EXTRACTED MATERIAL:
**********
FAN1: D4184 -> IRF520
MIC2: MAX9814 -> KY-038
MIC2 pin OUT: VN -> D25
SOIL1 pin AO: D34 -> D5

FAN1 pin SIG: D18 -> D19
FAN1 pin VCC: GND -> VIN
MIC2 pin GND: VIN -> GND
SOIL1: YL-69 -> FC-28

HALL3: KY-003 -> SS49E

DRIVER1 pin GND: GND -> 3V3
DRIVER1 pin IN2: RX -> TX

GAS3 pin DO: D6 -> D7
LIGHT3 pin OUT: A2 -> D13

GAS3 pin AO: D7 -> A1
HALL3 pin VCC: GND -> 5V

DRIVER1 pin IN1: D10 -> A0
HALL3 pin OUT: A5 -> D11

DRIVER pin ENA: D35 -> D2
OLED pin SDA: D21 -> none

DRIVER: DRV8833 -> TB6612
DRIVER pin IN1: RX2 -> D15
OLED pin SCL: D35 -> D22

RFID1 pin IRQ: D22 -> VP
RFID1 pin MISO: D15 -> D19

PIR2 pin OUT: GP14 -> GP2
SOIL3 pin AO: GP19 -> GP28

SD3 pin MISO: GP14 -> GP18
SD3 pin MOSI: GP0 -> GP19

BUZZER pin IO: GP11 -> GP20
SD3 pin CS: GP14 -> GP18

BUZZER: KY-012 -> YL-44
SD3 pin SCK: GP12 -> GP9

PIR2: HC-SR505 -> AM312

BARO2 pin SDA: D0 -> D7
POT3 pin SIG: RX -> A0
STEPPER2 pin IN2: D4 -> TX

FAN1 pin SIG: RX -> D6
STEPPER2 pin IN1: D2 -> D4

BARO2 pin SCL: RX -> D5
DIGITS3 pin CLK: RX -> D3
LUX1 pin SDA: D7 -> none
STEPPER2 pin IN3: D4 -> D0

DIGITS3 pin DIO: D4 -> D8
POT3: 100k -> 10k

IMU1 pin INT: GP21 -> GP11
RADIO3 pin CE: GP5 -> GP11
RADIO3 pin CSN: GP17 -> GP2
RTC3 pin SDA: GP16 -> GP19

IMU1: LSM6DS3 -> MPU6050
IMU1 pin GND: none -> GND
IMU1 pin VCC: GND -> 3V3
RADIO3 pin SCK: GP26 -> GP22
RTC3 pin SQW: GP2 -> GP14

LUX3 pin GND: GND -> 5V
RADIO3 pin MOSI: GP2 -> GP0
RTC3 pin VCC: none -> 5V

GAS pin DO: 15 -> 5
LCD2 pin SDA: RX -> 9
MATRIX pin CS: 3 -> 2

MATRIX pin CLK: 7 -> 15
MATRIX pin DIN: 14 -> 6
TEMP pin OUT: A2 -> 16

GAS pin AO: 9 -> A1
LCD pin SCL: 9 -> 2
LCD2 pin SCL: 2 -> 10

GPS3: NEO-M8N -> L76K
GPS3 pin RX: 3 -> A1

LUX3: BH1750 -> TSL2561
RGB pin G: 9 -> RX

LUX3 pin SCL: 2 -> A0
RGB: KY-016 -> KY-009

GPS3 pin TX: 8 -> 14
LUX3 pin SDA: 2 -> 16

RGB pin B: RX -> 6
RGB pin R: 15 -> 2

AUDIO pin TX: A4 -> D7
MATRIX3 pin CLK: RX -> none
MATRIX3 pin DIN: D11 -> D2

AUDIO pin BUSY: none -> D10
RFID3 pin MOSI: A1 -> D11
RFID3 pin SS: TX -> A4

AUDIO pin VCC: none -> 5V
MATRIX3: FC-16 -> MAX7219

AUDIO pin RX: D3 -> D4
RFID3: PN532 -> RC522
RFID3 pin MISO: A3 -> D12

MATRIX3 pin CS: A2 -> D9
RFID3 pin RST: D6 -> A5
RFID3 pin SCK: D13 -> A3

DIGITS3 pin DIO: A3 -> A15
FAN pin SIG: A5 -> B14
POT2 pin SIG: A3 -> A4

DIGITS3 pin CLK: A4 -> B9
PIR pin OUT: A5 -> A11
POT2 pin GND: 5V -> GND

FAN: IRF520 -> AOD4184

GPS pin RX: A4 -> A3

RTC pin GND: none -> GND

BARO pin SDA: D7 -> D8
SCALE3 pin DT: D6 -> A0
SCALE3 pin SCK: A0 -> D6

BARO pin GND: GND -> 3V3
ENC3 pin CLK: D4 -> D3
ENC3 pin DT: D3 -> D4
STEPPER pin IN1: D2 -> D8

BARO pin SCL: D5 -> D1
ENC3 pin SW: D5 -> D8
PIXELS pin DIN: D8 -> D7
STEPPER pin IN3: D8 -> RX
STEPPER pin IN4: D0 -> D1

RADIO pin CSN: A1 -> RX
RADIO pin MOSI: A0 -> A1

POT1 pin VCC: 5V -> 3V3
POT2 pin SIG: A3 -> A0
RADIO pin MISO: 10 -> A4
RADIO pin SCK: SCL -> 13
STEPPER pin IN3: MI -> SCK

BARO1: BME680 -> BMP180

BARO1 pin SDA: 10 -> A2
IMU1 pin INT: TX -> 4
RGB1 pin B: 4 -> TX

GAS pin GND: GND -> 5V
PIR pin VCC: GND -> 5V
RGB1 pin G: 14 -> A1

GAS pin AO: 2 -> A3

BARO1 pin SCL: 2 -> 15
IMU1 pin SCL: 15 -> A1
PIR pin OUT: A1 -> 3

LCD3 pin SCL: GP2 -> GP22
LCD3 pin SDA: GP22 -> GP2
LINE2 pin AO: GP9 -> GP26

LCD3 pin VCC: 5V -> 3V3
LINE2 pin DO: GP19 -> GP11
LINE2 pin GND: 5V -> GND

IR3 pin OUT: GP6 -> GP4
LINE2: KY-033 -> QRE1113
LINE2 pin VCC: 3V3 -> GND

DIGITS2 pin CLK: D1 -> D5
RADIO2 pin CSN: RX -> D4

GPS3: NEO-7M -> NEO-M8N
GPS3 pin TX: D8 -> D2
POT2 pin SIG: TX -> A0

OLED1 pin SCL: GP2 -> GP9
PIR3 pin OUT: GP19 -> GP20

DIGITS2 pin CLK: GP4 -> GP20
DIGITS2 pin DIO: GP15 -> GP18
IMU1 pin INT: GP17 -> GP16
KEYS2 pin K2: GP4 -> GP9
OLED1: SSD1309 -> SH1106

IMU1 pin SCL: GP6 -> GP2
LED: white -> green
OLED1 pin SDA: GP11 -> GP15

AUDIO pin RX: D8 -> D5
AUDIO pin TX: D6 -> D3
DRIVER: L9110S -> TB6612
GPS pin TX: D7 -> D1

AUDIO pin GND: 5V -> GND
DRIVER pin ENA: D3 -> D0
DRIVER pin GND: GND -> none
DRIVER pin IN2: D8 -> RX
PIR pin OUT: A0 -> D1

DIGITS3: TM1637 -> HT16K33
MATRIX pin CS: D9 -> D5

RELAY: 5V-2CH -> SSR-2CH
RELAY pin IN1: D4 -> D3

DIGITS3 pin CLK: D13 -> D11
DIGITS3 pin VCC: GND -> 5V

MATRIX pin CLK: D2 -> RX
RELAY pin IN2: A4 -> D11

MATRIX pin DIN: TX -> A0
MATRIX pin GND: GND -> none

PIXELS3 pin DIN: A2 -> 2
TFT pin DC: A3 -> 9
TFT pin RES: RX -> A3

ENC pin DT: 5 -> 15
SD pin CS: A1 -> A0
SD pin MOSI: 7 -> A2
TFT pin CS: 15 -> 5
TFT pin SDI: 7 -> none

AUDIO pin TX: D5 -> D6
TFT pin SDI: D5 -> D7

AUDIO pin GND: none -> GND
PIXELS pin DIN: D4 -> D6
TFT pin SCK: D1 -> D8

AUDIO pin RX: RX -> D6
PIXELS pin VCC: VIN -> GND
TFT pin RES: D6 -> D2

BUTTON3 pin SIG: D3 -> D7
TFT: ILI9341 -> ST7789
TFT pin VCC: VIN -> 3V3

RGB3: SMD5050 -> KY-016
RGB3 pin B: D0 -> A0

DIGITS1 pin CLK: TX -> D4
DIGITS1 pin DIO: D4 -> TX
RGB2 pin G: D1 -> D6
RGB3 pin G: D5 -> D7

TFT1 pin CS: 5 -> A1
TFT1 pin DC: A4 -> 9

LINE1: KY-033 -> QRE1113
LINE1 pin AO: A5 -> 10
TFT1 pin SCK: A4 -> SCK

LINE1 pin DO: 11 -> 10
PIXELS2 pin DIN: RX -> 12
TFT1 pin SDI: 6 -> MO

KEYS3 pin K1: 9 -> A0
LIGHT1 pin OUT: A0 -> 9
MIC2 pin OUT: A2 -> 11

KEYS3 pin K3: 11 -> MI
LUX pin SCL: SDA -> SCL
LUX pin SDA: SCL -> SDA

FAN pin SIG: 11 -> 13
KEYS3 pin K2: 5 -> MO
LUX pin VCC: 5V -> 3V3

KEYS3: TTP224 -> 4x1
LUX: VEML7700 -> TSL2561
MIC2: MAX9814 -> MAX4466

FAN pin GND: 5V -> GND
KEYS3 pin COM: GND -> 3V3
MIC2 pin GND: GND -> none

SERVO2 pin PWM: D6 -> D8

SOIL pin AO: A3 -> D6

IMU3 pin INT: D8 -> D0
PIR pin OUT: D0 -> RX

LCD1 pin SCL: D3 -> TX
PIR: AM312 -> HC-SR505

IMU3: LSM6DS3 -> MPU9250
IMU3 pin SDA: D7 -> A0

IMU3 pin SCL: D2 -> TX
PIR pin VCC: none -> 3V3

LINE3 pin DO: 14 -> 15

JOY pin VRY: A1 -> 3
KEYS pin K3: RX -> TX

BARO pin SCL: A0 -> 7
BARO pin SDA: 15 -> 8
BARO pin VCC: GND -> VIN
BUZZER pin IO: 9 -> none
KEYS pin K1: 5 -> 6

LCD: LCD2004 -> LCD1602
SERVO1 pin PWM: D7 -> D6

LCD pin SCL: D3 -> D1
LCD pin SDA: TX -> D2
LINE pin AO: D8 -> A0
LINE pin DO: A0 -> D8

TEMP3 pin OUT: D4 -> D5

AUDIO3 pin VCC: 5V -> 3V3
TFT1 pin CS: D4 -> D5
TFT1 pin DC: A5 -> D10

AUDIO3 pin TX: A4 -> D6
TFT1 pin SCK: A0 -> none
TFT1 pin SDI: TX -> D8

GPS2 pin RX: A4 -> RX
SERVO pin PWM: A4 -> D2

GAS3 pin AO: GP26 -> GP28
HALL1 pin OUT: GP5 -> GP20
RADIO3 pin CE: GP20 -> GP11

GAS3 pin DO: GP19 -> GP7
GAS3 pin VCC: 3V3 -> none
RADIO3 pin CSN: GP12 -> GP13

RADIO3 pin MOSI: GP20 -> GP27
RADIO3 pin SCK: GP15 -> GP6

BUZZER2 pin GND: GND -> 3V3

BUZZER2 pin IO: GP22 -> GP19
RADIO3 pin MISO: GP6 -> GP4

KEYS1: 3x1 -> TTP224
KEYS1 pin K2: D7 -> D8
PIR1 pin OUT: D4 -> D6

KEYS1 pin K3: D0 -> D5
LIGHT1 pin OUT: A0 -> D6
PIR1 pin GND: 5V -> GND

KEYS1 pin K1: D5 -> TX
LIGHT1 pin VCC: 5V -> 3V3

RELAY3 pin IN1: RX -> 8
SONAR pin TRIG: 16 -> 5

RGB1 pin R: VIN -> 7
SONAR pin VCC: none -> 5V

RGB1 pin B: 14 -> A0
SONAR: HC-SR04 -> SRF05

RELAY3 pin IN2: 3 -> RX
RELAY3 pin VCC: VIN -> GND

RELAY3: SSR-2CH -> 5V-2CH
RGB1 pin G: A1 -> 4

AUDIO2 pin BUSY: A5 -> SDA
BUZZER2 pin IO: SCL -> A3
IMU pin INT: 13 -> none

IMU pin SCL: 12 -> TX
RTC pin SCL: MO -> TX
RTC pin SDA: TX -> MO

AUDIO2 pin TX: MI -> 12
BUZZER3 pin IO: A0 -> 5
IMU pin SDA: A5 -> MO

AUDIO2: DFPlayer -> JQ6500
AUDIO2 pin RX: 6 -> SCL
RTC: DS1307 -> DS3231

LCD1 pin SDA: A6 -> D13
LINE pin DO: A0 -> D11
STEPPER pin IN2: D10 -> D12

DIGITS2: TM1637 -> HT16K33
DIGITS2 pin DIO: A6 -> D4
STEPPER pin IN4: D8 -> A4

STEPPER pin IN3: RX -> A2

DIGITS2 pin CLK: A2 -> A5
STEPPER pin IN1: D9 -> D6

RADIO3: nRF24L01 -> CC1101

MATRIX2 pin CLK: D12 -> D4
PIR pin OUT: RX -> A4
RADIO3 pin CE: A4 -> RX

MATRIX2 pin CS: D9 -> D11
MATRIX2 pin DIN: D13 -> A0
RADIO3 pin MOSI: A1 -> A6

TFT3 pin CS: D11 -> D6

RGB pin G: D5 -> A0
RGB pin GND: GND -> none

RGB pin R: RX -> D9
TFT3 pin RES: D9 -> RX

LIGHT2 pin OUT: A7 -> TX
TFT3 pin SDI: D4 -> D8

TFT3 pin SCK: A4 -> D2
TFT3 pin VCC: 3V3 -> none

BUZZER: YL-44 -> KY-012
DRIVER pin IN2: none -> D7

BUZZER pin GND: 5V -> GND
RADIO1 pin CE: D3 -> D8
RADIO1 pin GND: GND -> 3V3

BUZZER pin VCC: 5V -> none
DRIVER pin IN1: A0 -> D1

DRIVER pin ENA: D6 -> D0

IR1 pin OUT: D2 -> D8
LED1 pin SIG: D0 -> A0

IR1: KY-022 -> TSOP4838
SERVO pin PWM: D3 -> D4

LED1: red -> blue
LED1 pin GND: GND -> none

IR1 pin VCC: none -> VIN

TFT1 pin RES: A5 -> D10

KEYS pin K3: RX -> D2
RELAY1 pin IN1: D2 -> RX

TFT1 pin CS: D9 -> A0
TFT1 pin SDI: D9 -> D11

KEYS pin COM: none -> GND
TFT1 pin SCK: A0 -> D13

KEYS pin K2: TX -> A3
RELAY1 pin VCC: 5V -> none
**********
EXERCISE OBJECTIVE: As listed above, the lines from the line with "LCD3 pin SCL: GP2 -> GP22" to the line with "OLED1: SSD1309 -> SH1106" are to be echoed exactly, with both ends included and nothing added.

ANSWER BELOW:
LCD3 pin SCL: GP2 -> GP22
LCD3 pin SDA: GP22 -> GP2
LINE2 pin AO: GP9 -> GP26

LCD3 pin VCC: 5V -> 3V3
LINE2 pin DO: GP19 -> GP11
LINE2 pin GND: 5V -> GND

IR3 pin OUT: GP6 -> GP4
LINE2: KY-033 -> QRE1113
LINE2 pin VCC: 3V3 -> GND

DIGITS2 pin CLK: D1 -> D5
RADIO2 pin CSN: RX -> D4

GPS3: NEO-7M -> NEO-M8N
GPS3 pin TX: D8 -> D2
POT2 pin SIG: TX -> A0

OLED1 pin SCL: GP2 -> GP9
PIR3 pin OUT: GP19 -> GP20

DIGITS2 pin CLK: GP4 -> GP20
DIGITS2 pin DIO: GP15 -> GP18
IMU1 pin INT: GP17 -> GP16
KEYS2 pin K2: GP4 -> GP9
OLED1: SSD1309 -> SH1106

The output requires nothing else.